Stepwise shape edit descriptions:
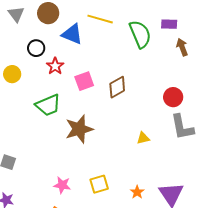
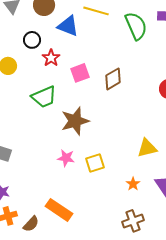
yellow triangle: (143, 138) -> (147, 148), moved, size x1.5
yellow square: (99, 184) -> (95, 163), moved
pink star: (62, 185) -> (66, 158), moved

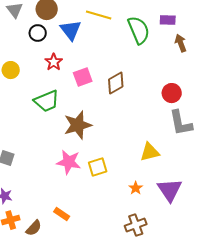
blue triangle: (68, 26) -> (71, 30), turned 30
black circle: (32, 40) -> (38, 33), moved
pink star: (66, 158) -> (69, 162), size x1.4
orange rectangle: (59, 210) -> (62, 214), size x0.6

Work instructions: Your reply must hold only the lines from the line containing "pink star: (62, 185) -> (66, 158), moved" through the end of the records above, written out exactly, both ends included, with no pictures, please.

Answer to the exercise:
pink star: (62, 185) -> (66, 158), moved

blue triangle: (68, 26) -> (71, 30), turned 30
black circle: (32, 40) -> (38, 33), moved
pink star: (66, 158) -> (69, 162), size x1.4
orange rectangle: (59, 210) -> (62, 214), size x0.6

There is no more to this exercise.